:: Data
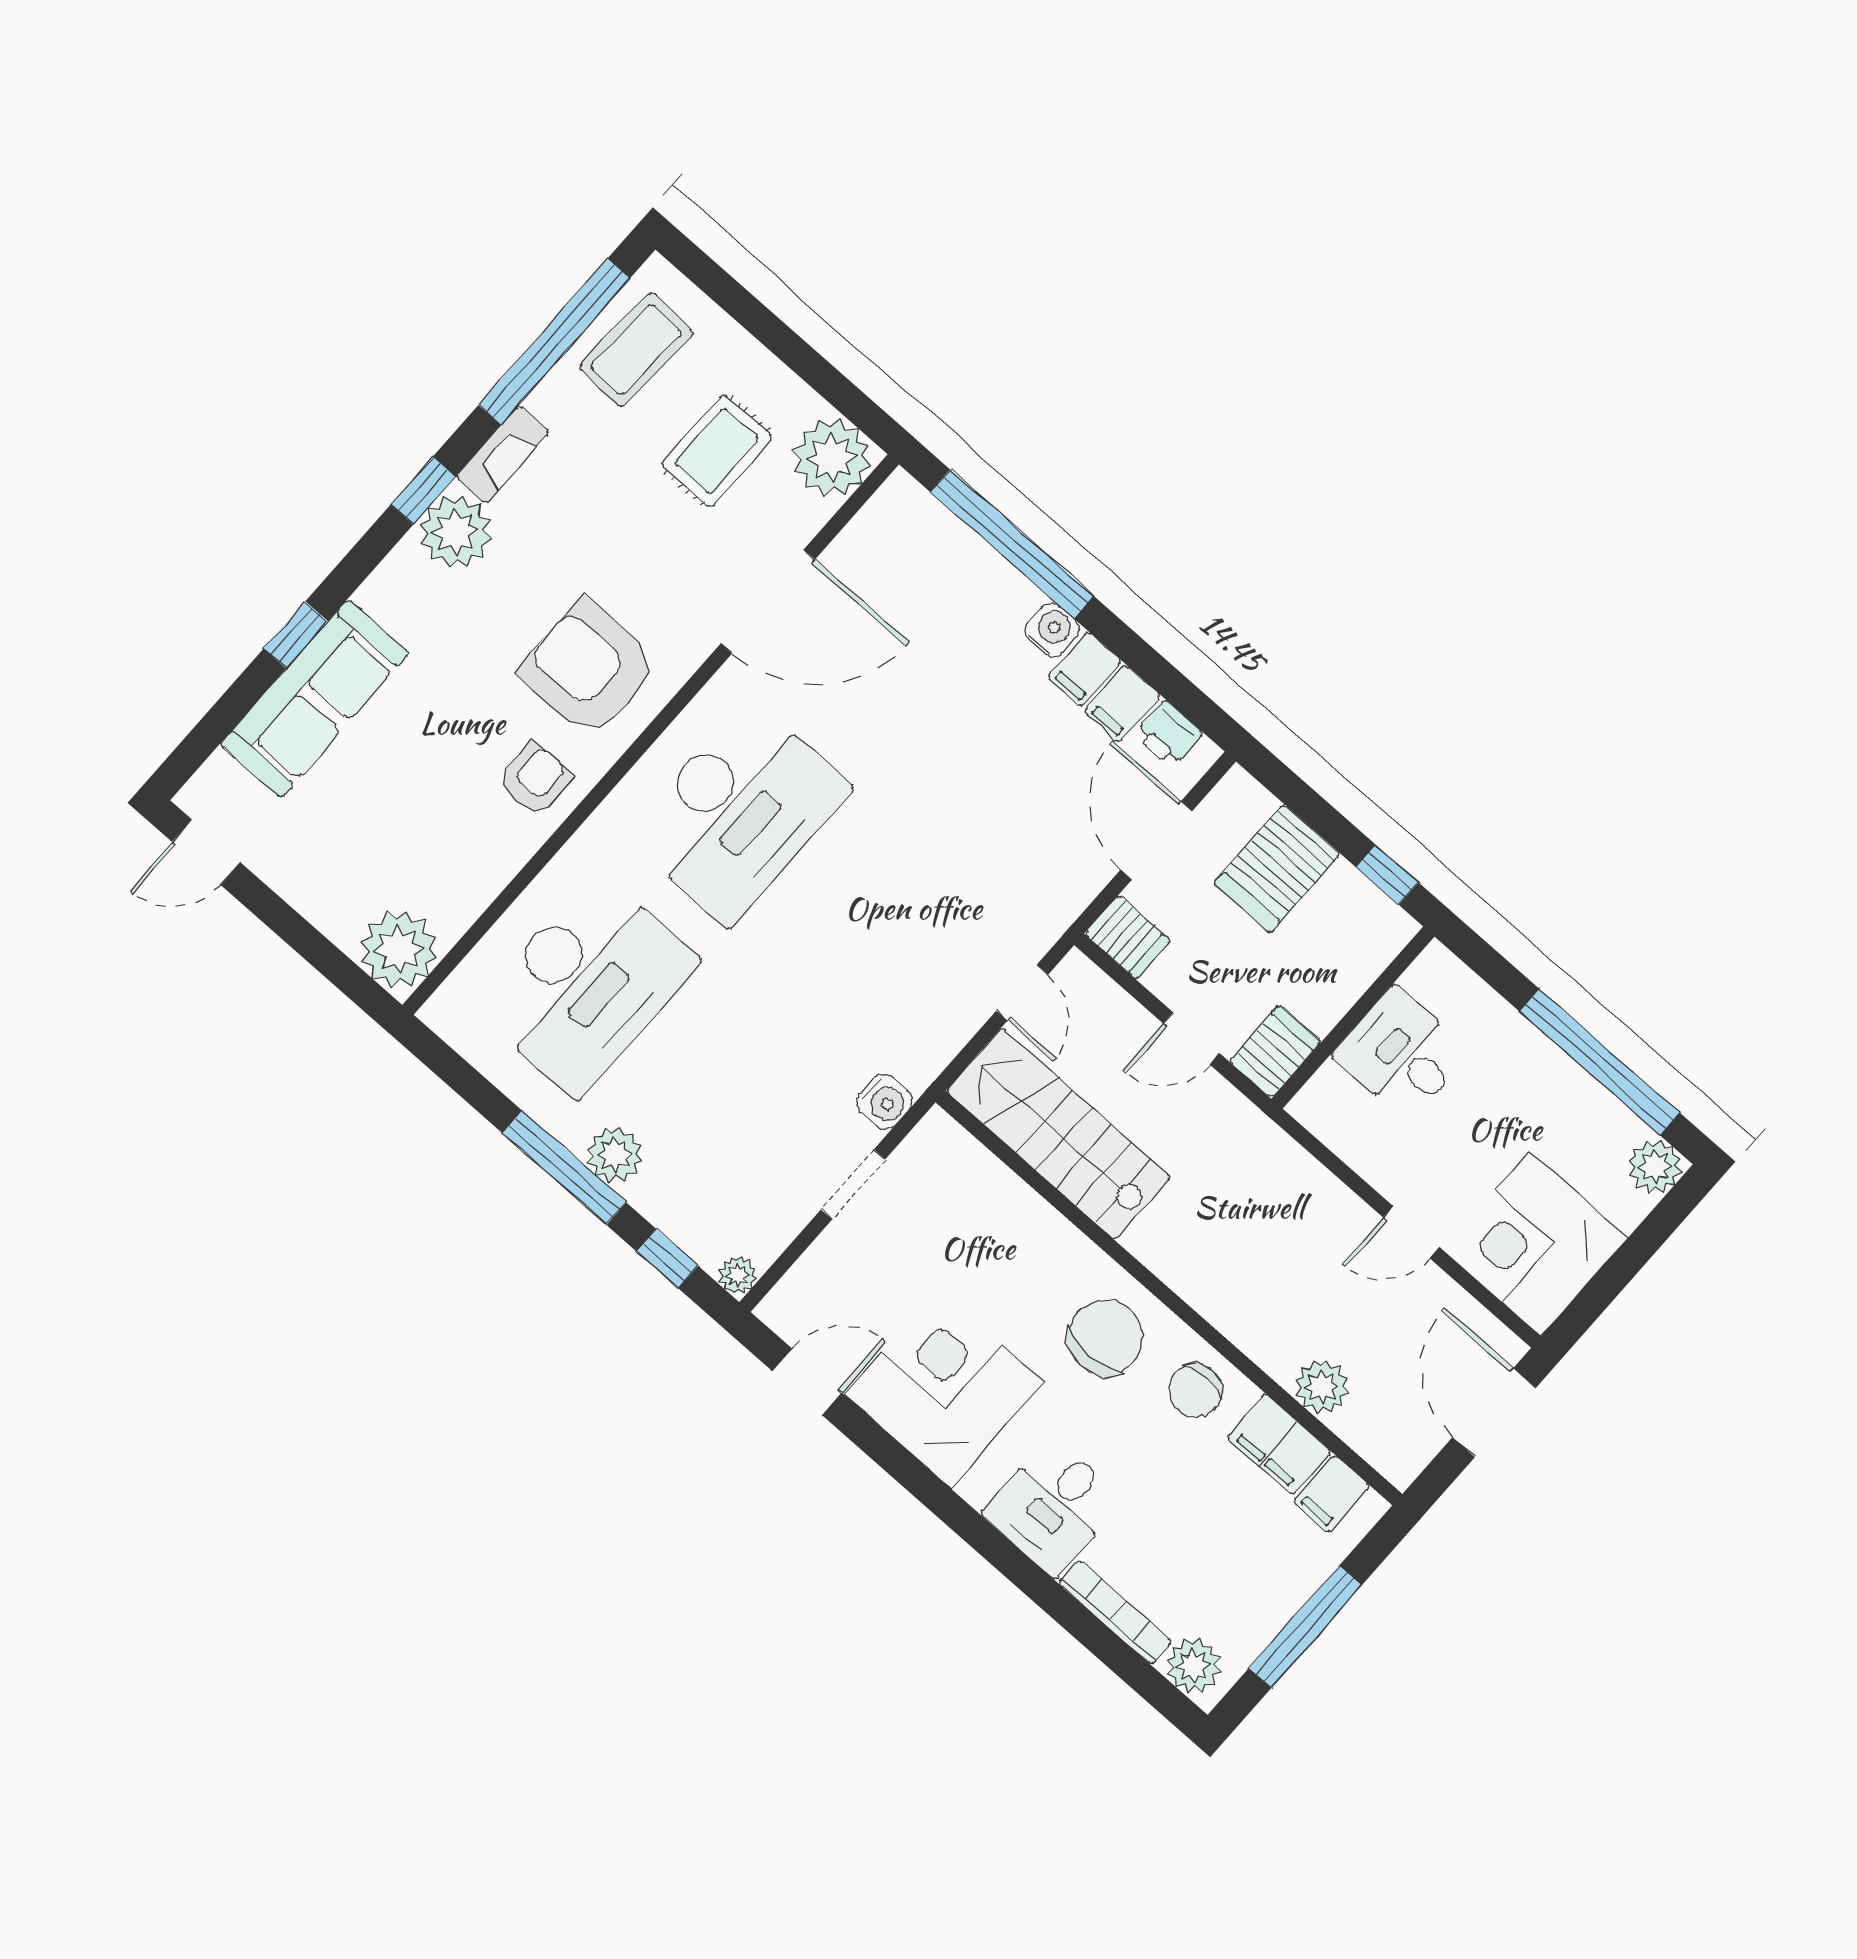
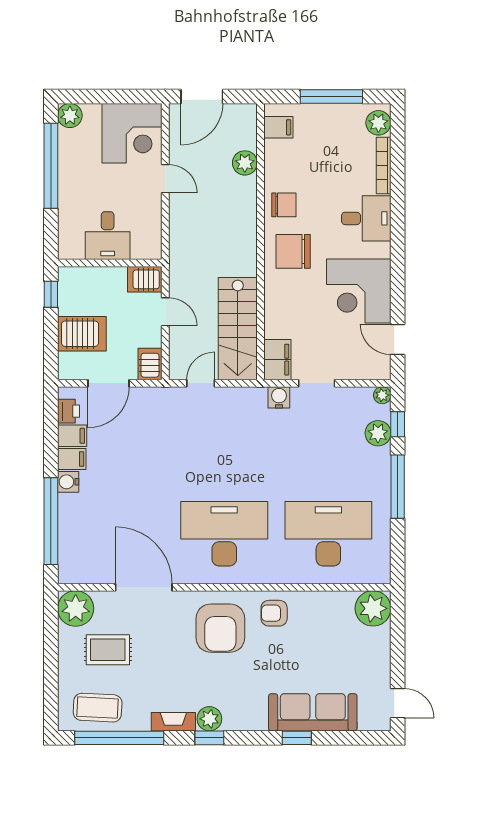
plant: (455, 532) -> (209, 719), width x0.73, depth x0.73
plant: (615, 1155) -> (378, 433), moved
filing cabinet: (1279, 1444) -> (277, 360), moved

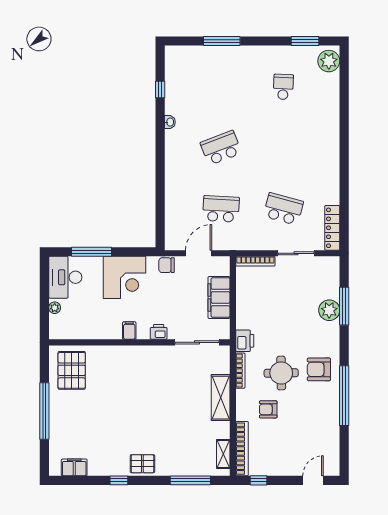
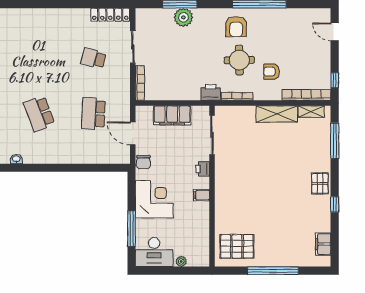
school desk: (283, 209) -> (93, 58), width x0.54
shelving: (221, 398) -> (277, 114), moved
armchair: (268, 409) -> (272, 72), turned 90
::::
What is being asked
Keep every word of the records exact as you write them out, but drop the pictures.

Written answer
plant: (455, 532) -> (209, 719), width x0.73, depth x0.73
plant: (615, 1155) -> (378, 433), moved
filing cabinet: (1279, 1444) -> (277, 360), moved

school desk: (283, 209) -> (93, 58), width x0.54
shelving: (221, 398) -> (277, 114), moved
armchair: (268, 409) -> (272, 72), turned 90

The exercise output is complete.